Edit difference data:
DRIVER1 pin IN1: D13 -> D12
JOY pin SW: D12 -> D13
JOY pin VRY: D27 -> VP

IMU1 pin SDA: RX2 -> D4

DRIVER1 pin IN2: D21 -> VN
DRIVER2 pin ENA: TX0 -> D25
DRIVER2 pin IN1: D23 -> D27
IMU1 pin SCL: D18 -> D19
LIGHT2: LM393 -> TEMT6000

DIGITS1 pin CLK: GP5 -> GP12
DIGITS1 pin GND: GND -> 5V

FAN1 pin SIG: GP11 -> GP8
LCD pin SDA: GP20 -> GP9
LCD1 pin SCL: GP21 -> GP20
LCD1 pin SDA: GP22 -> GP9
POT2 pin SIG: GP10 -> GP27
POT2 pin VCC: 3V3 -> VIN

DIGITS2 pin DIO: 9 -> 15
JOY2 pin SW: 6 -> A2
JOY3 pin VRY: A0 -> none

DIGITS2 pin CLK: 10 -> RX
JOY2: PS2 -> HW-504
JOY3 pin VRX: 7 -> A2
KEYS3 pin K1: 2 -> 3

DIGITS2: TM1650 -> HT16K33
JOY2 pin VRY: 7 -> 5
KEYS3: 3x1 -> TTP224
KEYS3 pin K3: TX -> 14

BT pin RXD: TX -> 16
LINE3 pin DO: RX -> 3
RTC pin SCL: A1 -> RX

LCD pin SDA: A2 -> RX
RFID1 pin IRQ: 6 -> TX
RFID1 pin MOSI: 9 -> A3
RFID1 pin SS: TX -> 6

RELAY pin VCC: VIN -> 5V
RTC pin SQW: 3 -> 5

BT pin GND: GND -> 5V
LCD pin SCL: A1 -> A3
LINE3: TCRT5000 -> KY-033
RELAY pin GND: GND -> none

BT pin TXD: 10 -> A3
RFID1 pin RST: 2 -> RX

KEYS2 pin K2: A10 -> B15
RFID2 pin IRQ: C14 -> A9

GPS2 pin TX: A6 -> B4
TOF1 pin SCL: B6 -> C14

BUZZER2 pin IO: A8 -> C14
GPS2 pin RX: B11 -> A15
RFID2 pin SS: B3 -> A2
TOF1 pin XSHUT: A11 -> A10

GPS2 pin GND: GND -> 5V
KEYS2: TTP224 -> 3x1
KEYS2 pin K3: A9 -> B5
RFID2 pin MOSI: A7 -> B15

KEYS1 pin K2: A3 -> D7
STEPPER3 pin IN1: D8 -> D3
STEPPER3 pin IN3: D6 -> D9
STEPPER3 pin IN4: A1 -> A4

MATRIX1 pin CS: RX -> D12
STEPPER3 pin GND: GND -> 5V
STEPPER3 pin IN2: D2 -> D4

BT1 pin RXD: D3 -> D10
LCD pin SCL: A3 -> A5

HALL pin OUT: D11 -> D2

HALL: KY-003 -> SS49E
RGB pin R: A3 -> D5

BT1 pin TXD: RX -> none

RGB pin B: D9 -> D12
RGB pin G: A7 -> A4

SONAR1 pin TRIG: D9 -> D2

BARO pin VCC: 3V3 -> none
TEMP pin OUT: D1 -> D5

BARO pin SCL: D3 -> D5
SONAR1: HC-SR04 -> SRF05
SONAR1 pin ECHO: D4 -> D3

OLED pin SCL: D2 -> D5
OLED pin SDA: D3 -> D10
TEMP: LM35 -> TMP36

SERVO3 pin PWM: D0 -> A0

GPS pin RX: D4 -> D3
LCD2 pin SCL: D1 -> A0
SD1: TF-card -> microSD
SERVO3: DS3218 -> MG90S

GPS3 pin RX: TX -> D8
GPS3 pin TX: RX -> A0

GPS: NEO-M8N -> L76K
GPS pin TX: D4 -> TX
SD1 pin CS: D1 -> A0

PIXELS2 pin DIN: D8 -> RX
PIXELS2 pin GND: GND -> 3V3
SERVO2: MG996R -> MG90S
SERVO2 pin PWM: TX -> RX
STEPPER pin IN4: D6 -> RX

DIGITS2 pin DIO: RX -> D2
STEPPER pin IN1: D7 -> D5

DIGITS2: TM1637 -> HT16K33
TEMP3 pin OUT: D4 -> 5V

◆ **What is required**
Give again exactly, and only, the lines above starting at the one with "HALL pin OUT: D11 -> D2" and ending at the one with "TEMP: LM35 -> TMP36".

◆ **Finished task**
HALL pin OUT: D11 -> D2

HALL: KY-003 -> SS49E
RGB pin R: A3 -> D5

BT1 pin TXD: RX -> none

RGB pin B: D9 -> D12
RGB pin G: A7 -> A4

SONAR1 pin TRIG: D9 -> D2

BARO pin VCC: 3V3 -> none
TEMP pin OUT: D1 -> D5

BARO pin SCL: D3 -> D5
SONAR1: HC-SR04 -> SRF05
SONAR1 pin ECHO: D4 -> D3

OLED pin SCL: D2 -> D5
OLED pin SDA: D3 -> D10
TEMP: LM35 -> TMP36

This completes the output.